ABOUT THIS EXERCISE
Look below for the line containing "BT2 pin RXD: RX0 -> TX0"; from there through the line containing "SOIL3 pin VCC: 3V3 -> VIN", both lines included, please set down each line exactly and nothing else.

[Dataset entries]
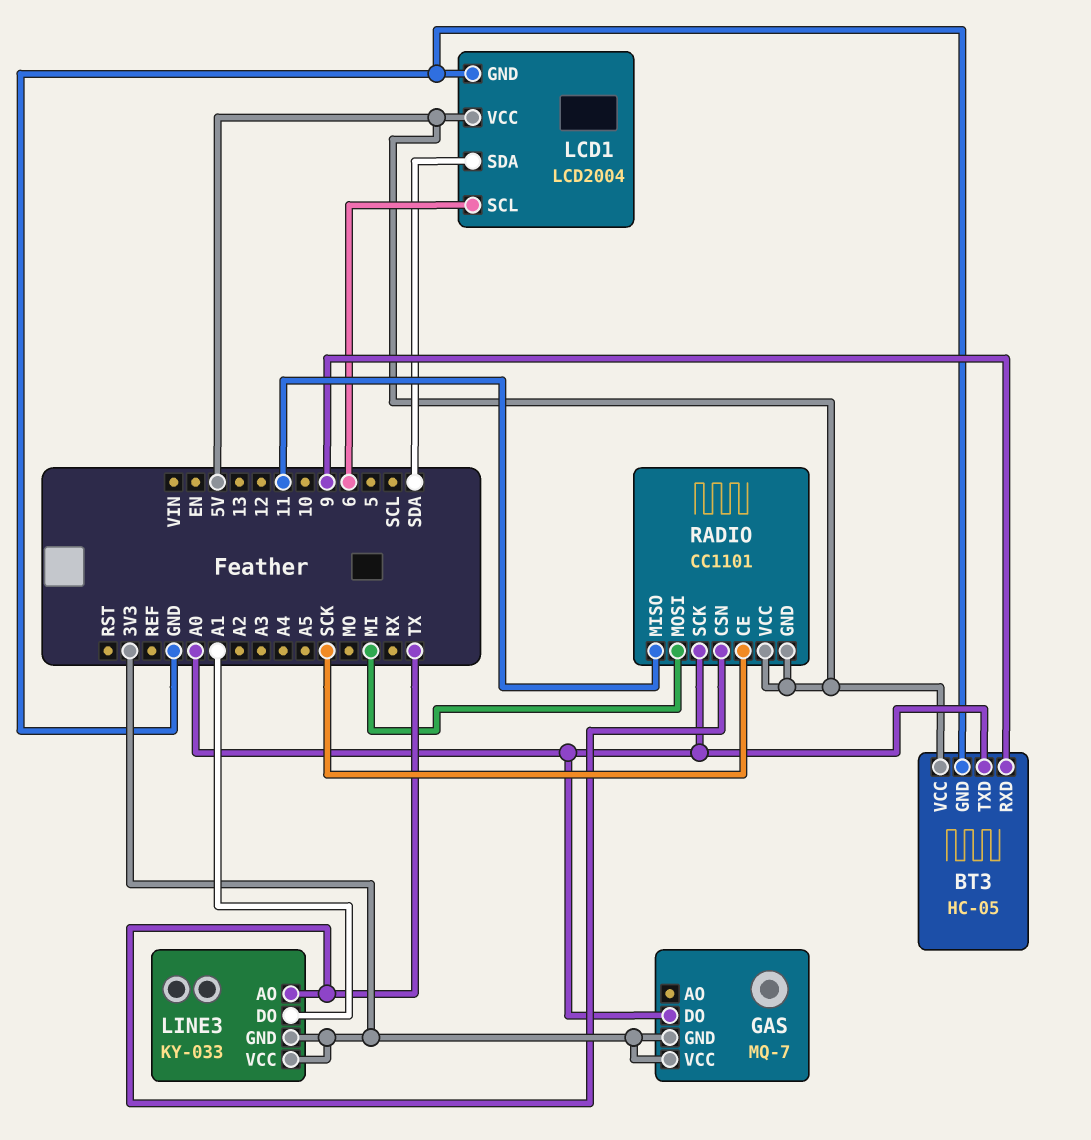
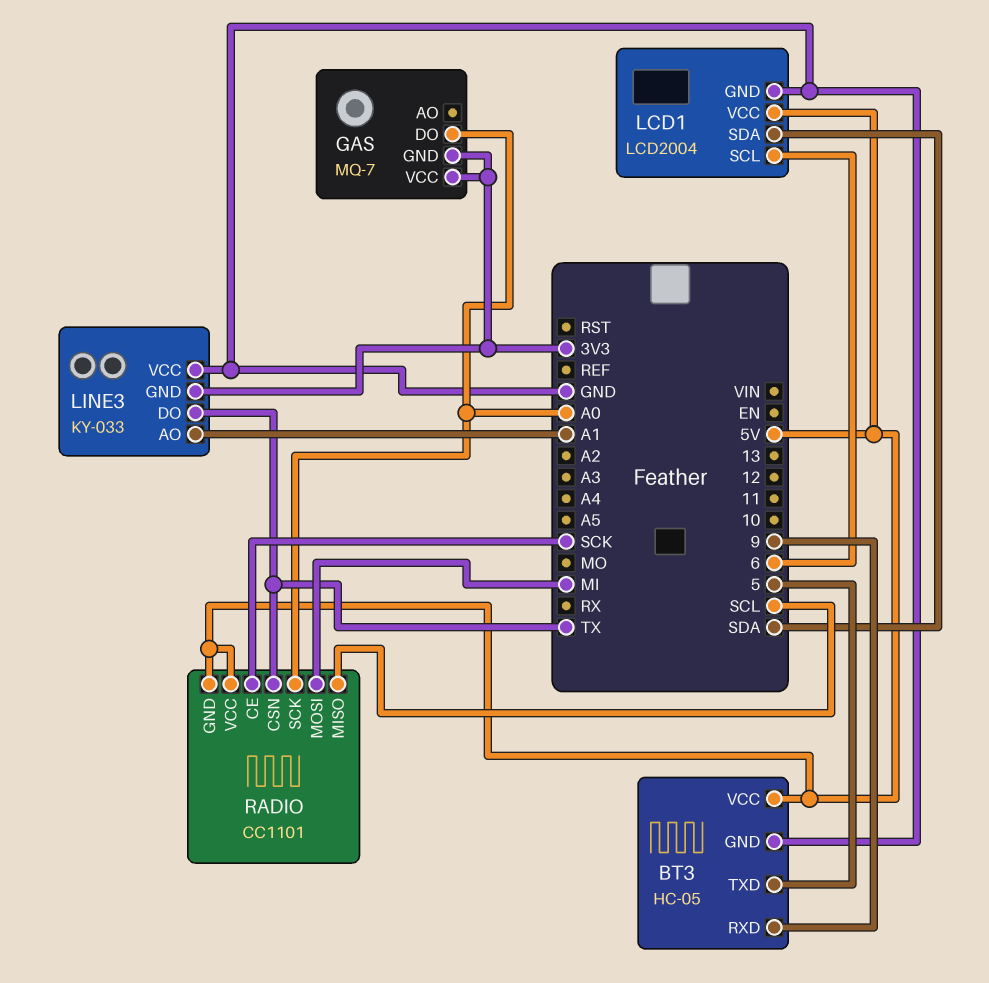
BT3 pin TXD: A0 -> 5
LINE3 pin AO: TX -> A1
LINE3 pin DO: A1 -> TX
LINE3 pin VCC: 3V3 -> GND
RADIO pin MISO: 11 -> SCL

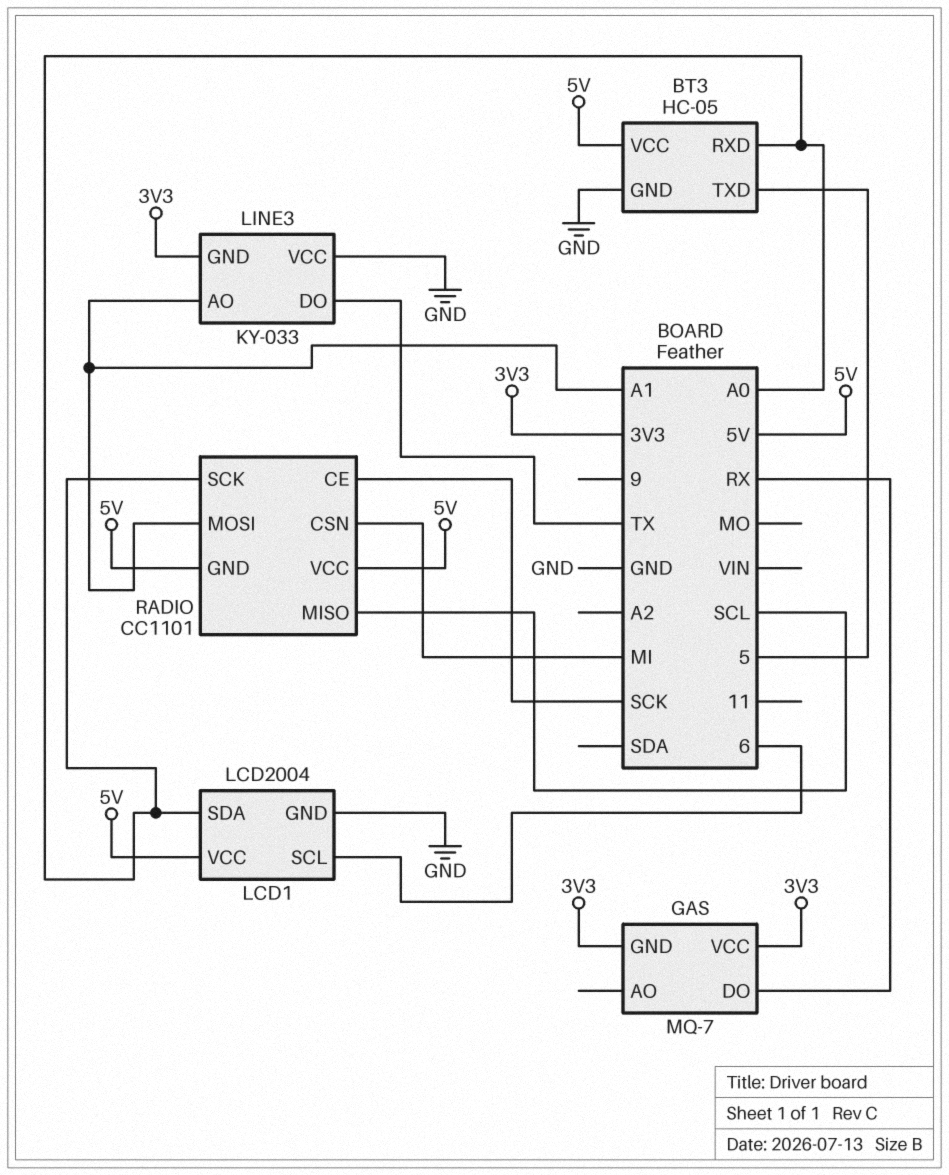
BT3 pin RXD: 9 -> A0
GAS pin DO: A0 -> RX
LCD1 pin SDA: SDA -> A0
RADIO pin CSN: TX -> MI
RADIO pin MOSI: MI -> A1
...
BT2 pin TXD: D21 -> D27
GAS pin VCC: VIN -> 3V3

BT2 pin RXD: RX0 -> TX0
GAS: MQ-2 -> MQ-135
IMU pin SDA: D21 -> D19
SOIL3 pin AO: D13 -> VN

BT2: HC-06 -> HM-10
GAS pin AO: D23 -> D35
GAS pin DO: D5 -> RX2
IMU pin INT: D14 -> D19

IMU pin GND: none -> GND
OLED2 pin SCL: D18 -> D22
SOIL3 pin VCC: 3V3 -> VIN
==
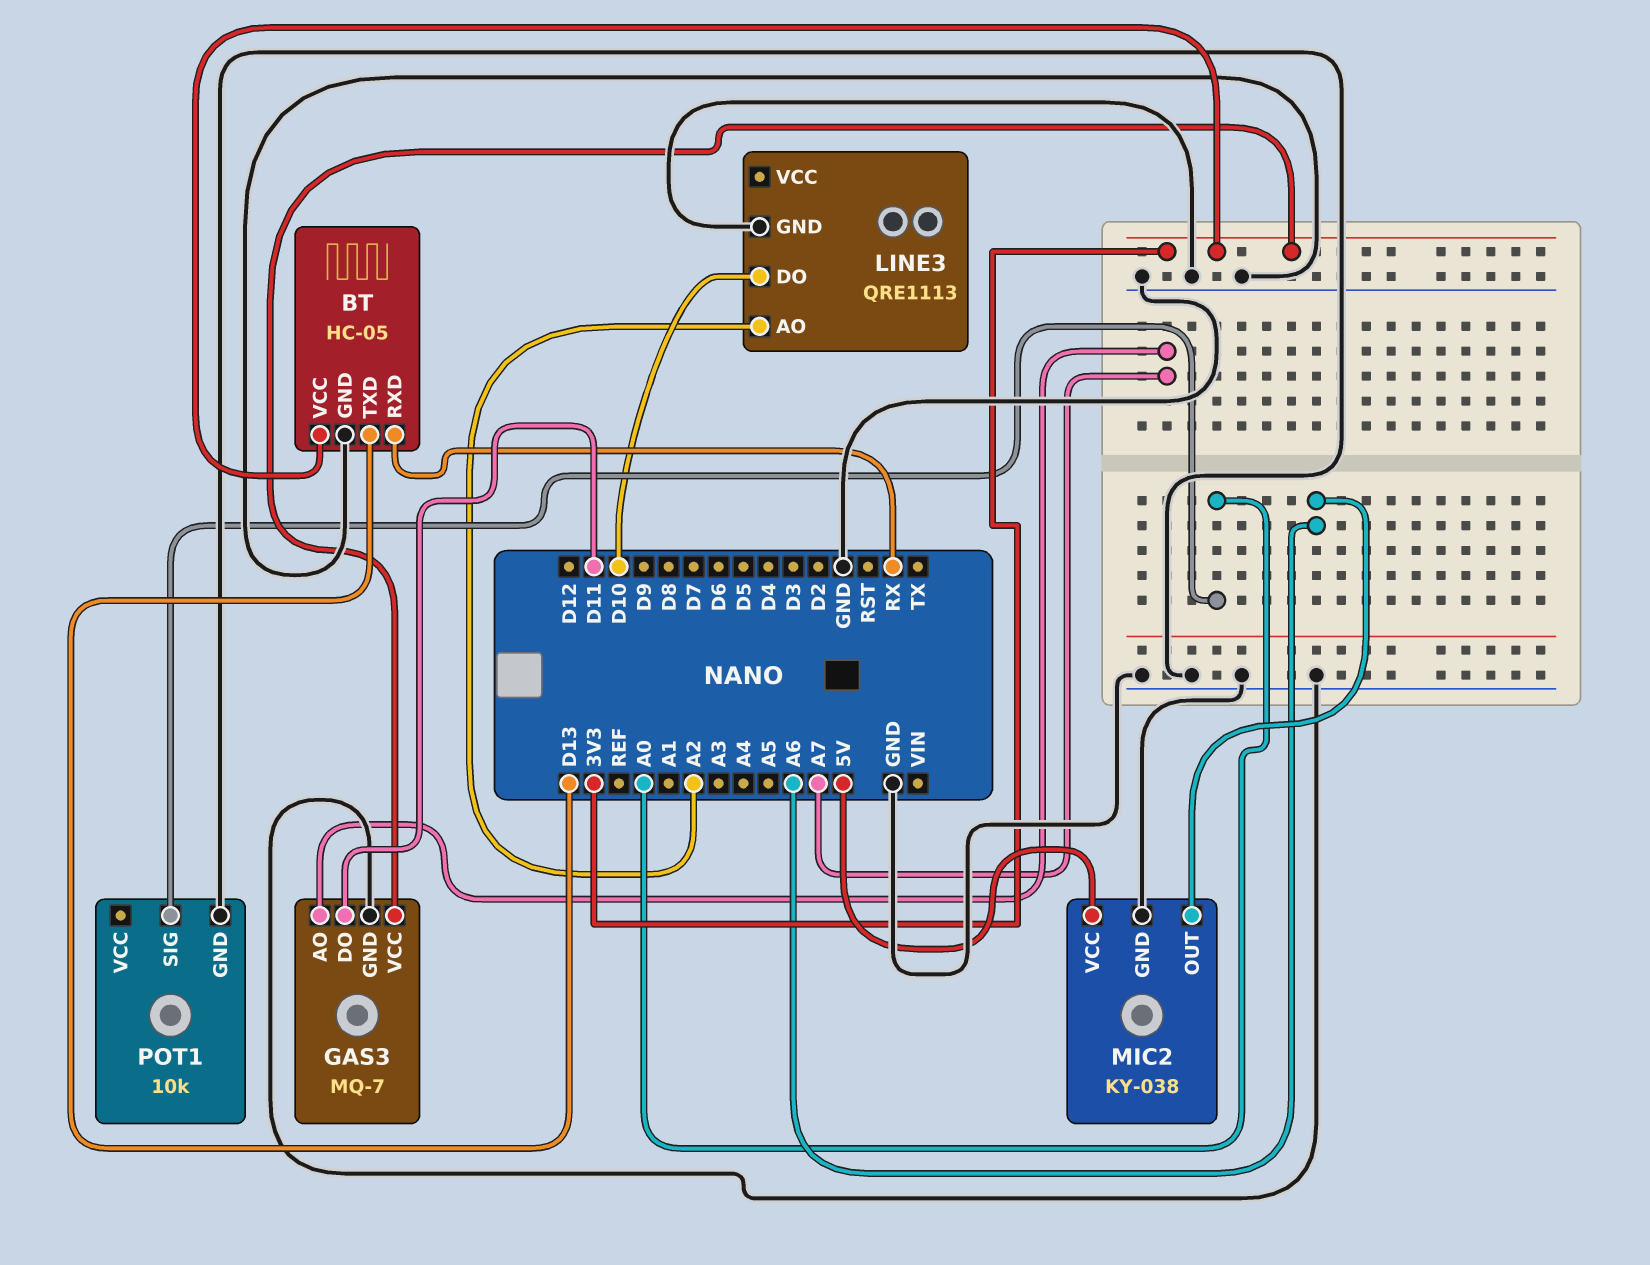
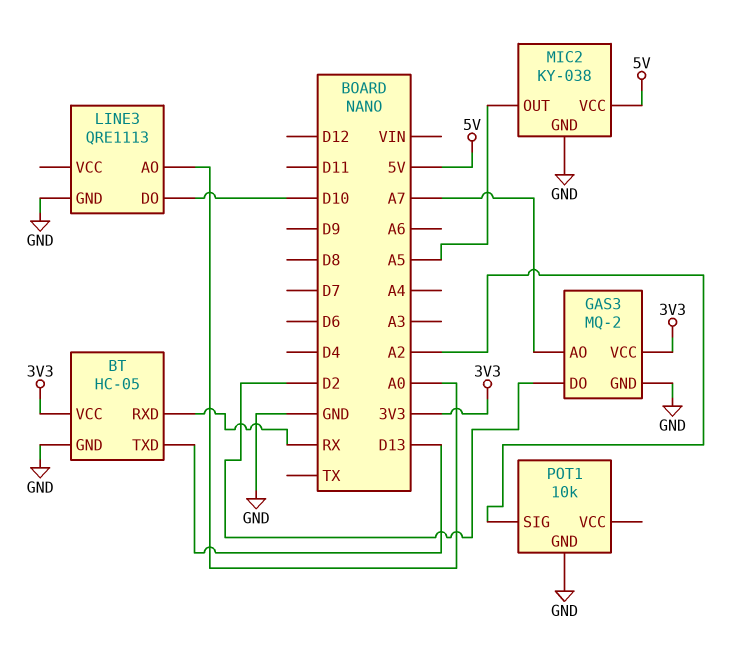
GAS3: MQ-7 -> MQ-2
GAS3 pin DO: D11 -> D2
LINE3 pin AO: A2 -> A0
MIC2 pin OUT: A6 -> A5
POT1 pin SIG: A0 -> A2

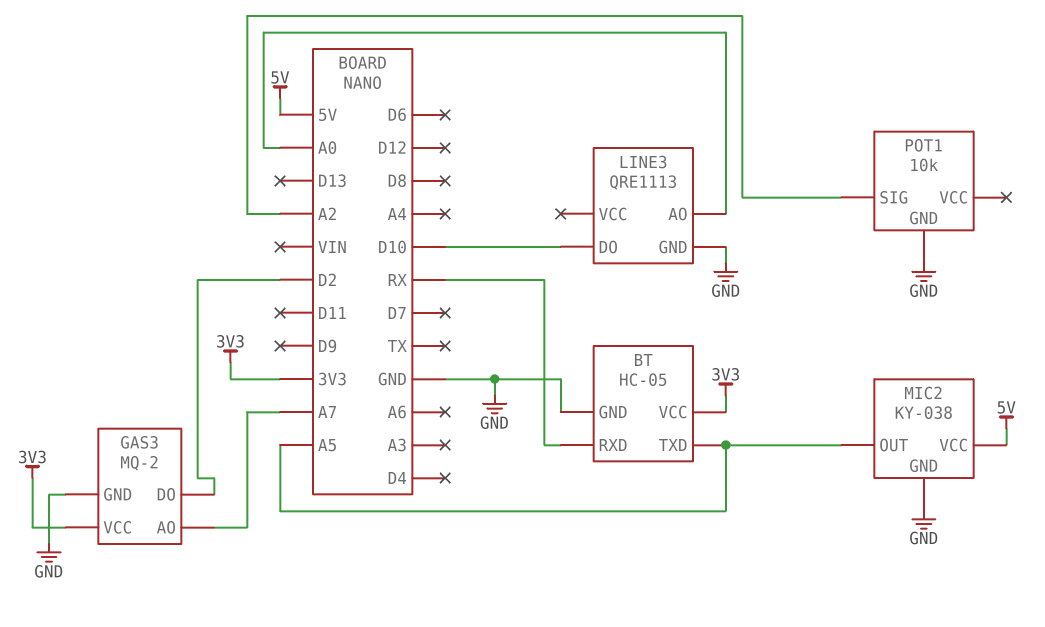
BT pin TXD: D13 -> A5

COMPLETED TASK
BT2 pin RXD: RX0 -> TX0
GAS: MQ-2 -> MQ-135
IMU pin SDA: D21 -> D19
SOIL3 pin AO: D13 -> VN

BT2: HC-06 -> HM-10
GAS pin AO: D23 -> D35
GAS pin DO: D5 -> RX2
IMU pin INT: D14 -> D19

IMU pin GND: none -> GND
OLED2 pin SCL: D18 -> D22
SOIL3 pin VCC: 3V3 -> VIN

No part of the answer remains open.